*ABOUT THIS TASK*
The pictures are to be dropped, and the records below are to be restated word for word.

*EXCERPTED RECORDS*
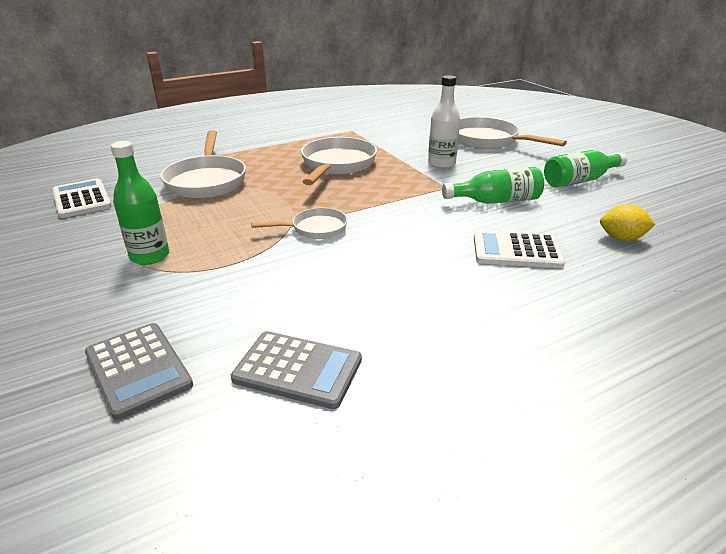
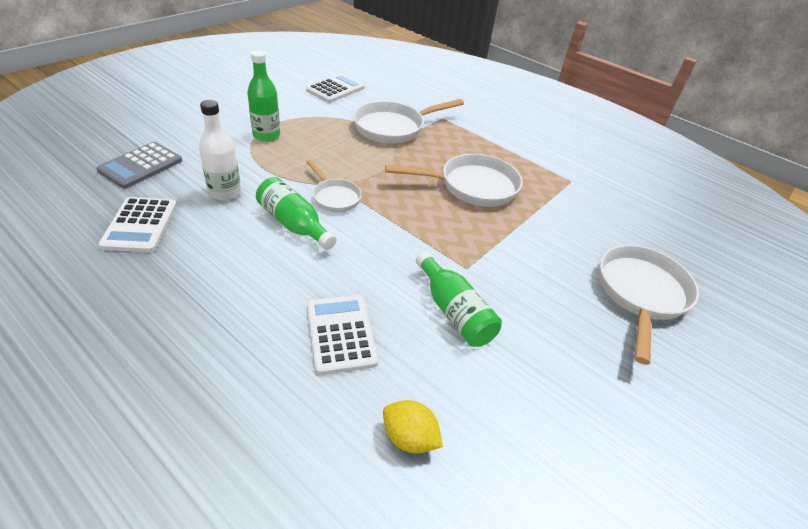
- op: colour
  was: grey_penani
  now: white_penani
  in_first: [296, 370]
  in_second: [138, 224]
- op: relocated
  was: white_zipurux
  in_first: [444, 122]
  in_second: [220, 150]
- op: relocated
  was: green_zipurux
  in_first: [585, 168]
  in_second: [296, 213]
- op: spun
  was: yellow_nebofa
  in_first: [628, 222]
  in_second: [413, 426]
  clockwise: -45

*COMPLETED EXERCISE*
- op: colour
  was: grey_penani
  now: white_penani
  in_first: [296, 370]
  in_second: [138, 224]
- op: relocated
  was: white_zipurux
  in_first: [444, 122]
  in_second: [220, 150]
- op: relocated
  was: green_zipurux
  in_first: [585, 168]
  in_second: [296, 213]
- op: spun
  was: yellow_nebofa
  in_first: [628, 222]
  in_second: [413, 426]
  clockwise: -45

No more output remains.